Activity: Would you return the lines from the one that contains "R3: 1k (3V3, N_7) -> 1k (3V3, AGND)" to the last line of the entries below, exactly and with nothing added?

==== Data for this task ====

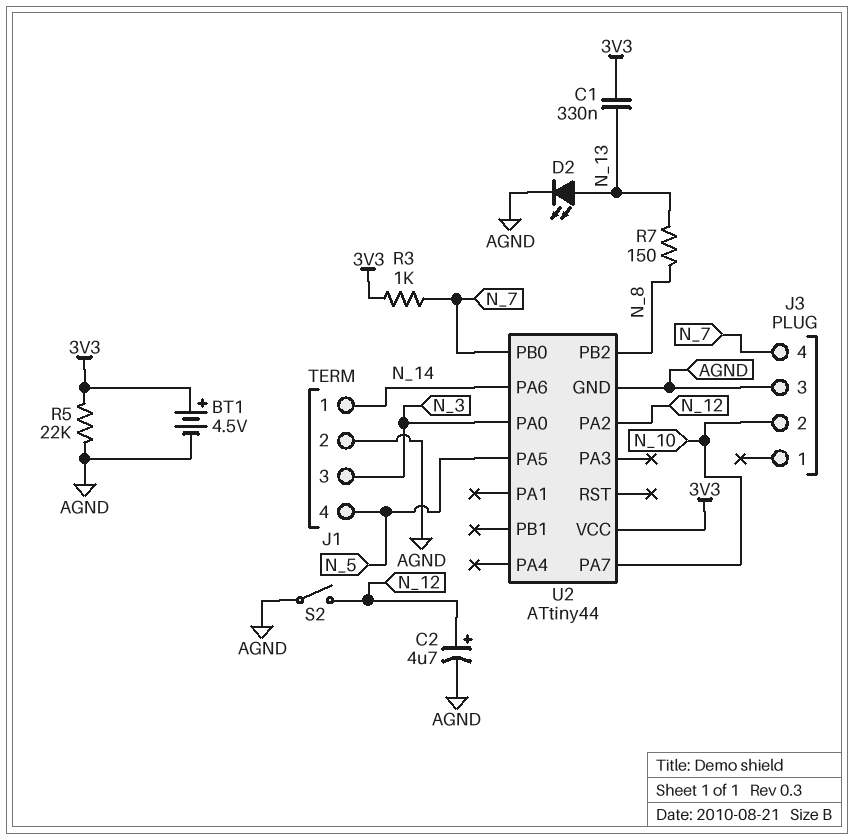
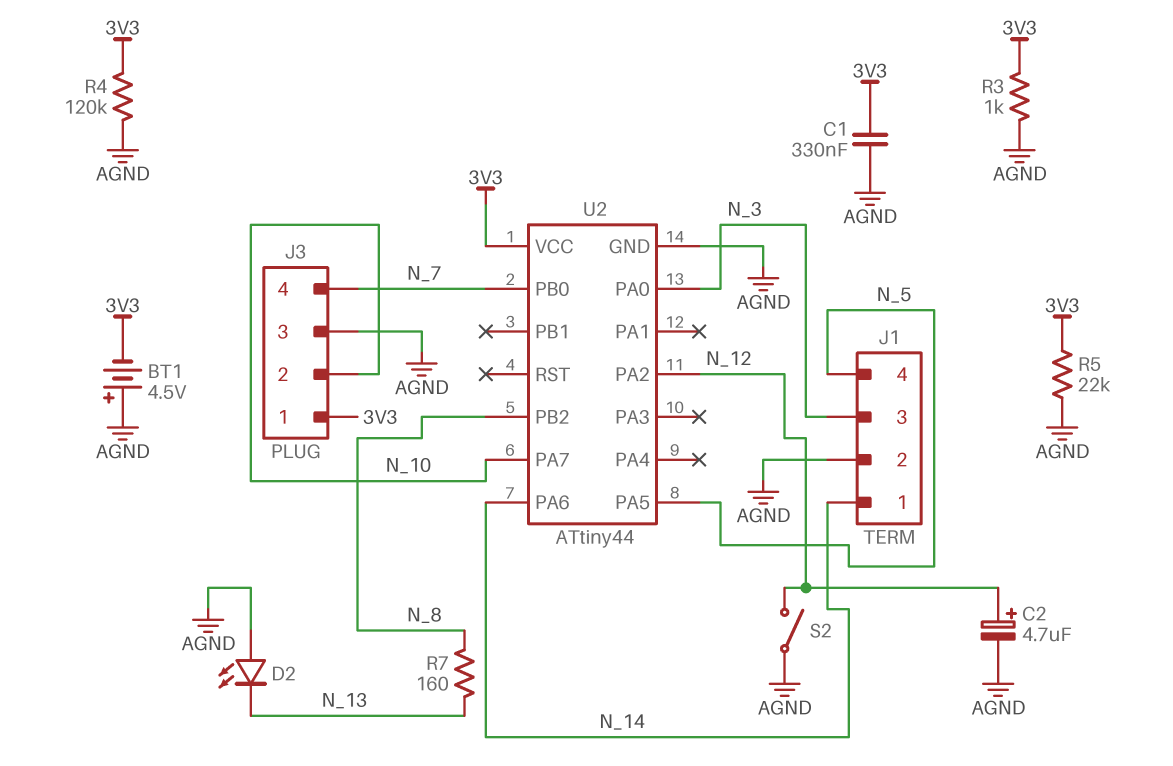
BT1: 4.5V (plus 3V3, minus AGND) -> 4.5V (plus AGND, minus 3V3)
C1: 330nF (3V3, N_13) -> 330nF (3V3, AGND)
D2: LED (A N_13, K AGND) -> LED (A AGND, K N_13)
J3 pin 1: none -> 3V3
R3: 1k (3V3, N_7) -> 1k (3V3, AGND)
R4: none -> 120k (3V3, AGND)
R7: 150 (N_8, N_13) -> 160 (N_8, N_13)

====

Answer to this problem:
R3: 1k (3V3, N_7) -> 1k (3V3, AGND)
R4: none -> 120k (3V3, AGND)
R7: 150 (N_8, N_13) -> 160 (N_8, N_13)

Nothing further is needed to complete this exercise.